* Task directions: Write out each line from the data below that includes the word "orange".

Records shown Block Start

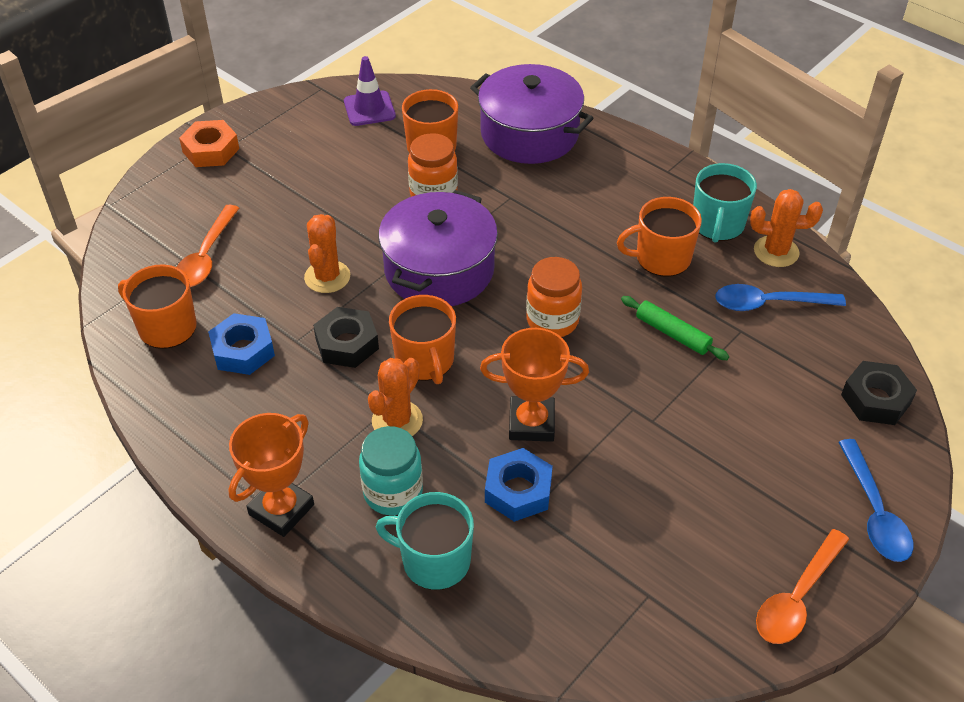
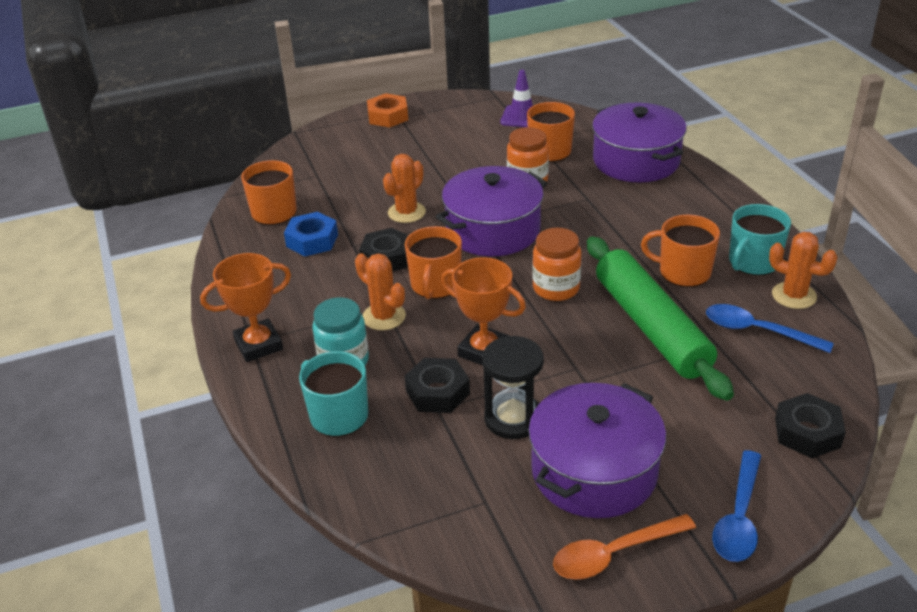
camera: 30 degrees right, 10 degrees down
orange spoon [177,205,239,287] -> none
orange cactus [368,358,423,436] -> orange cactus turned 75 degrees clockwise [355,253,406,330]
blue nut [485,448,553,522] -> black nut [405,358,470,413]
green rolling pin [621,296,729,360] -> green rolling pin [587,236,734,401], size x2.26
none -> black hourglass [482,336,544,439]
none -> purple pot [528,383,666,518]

Records shown Block End
Records shown Block Start

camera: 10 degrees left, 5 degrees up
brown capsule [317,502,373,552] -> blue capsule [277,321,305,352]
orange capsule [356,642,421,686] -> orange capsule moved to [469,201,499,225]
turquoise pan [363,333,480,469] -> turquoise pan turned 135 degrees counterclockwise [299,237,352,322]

Records shown Block End

* Answer to this task:
orange spoon [177,205,239,287] -> none
orange cactus [368,358,423,436] -> orange cactus turned 75 degrees clockwise [355,253,406,330]
orange capsule [356,642,421,686] -> orange capsule moved to [469,201,499,225]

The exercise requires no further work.